- _WORK REQUEST_: The reply should reproduce every line of the data below word for word, minus any images.

- _DATA SECTION_:
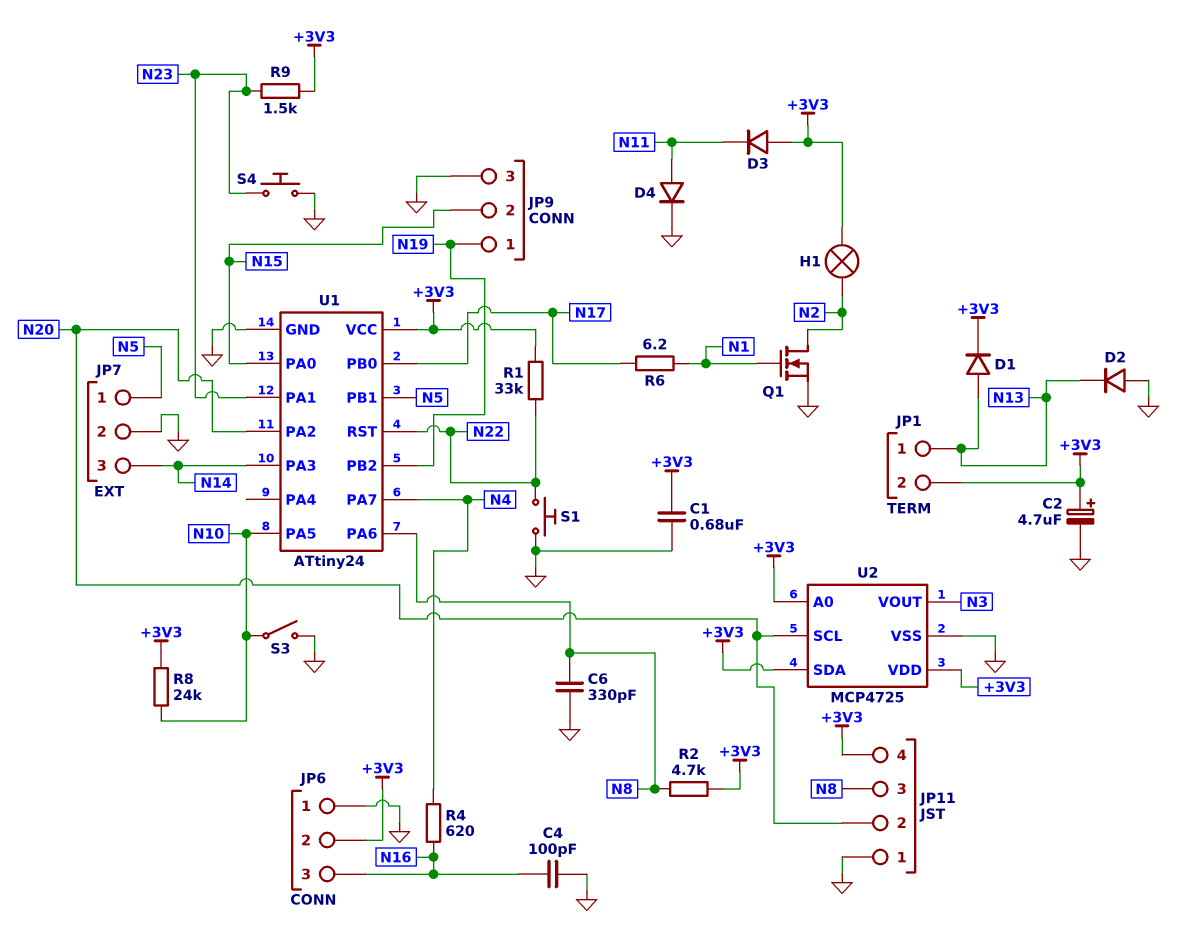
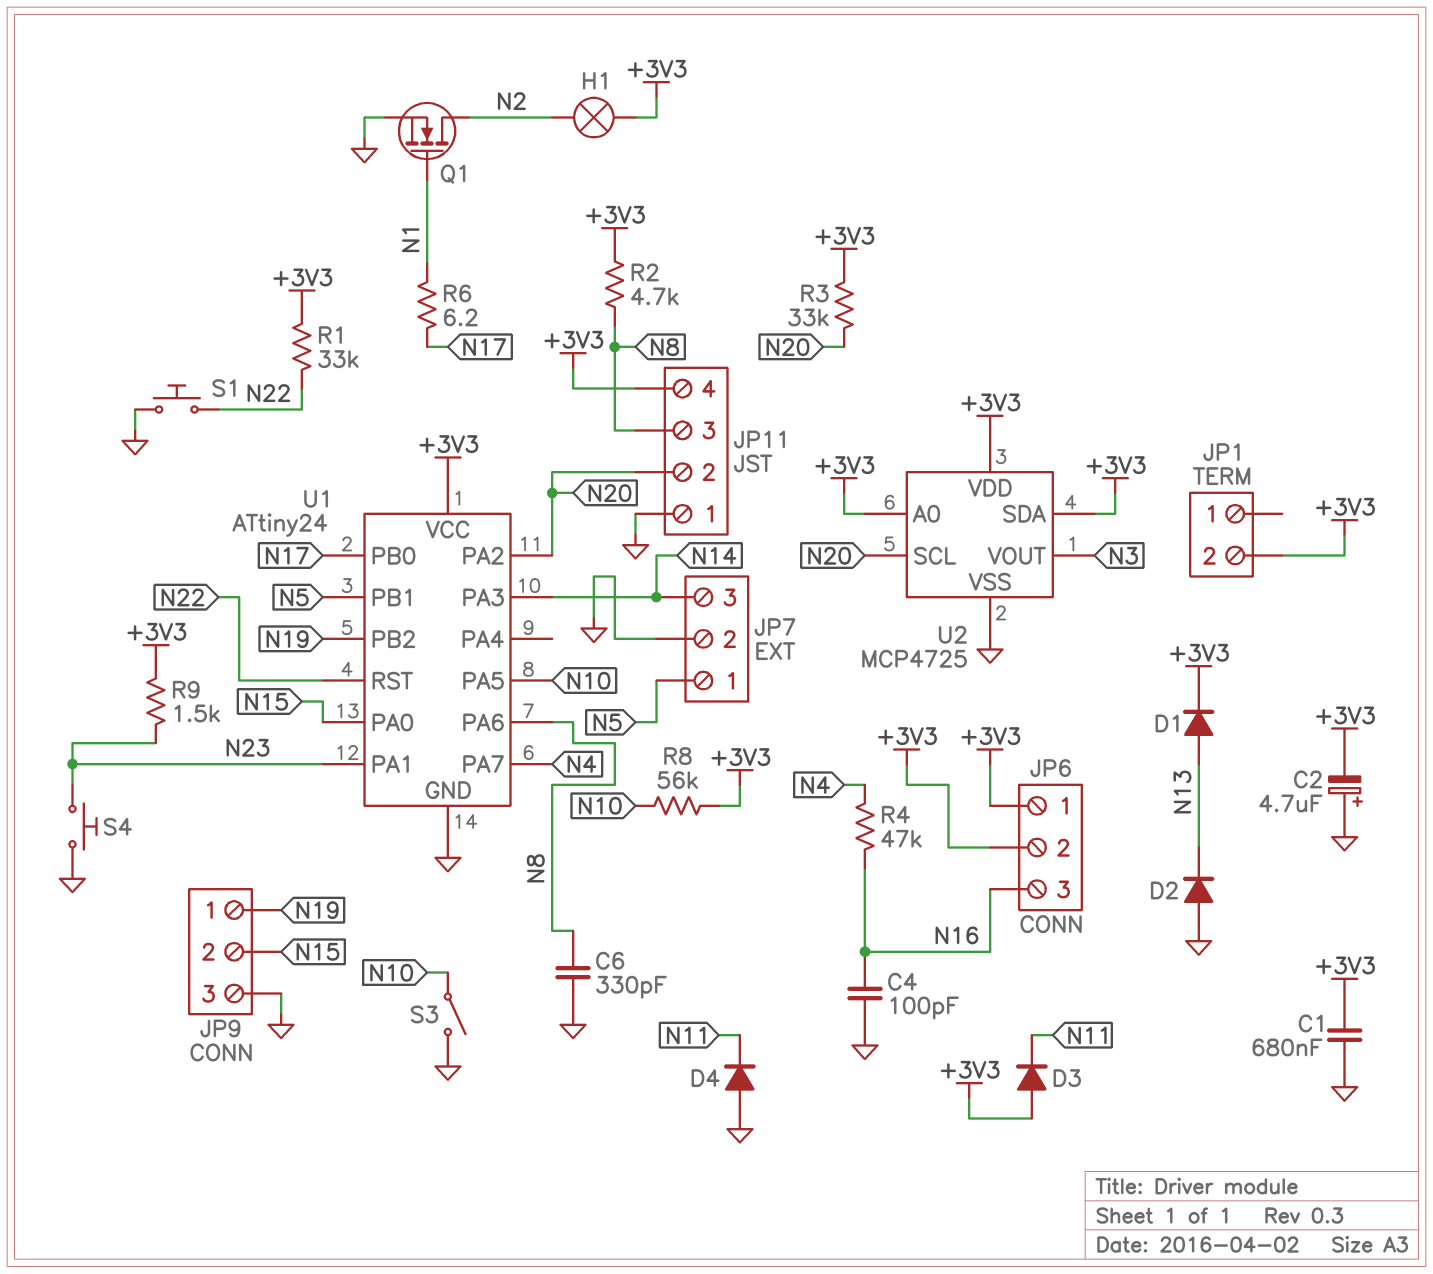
C2: 4.7uF (plus +3V3, minus GND) -> 4.7uF (plus GND, minus +3V3)
D4: diode (A N11, K GND) -> diode (A GND, K N11)
JP1 pin 1: N13 -> none
JP6 pin 1: GND -> +3V3
R3: none -> 33k (+3V3, N20)
R4: 620 (N4, N16) -> 47k (N4, N16)
R8: 24k (+3V3, N10) -> 56k (+3V3, N10)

- _FINISHED TASK_:
C2: 4.7uF (plus +3V3, minus GND) -> 4.7uF (plus GND, minus +3V3)
D4: diode (A N11, K GND) -> diode (A GND, K N11)
JP1 pin 1: N13 -> none
JP6 pin 1: GND -> +3V3
R3: none -> 33k (+3V3, N20)
R4: 620 (N4, N16) -> 47k (N4, N16)
R8: 24k (+3V3, N10) -> 56k (+3V3, N10)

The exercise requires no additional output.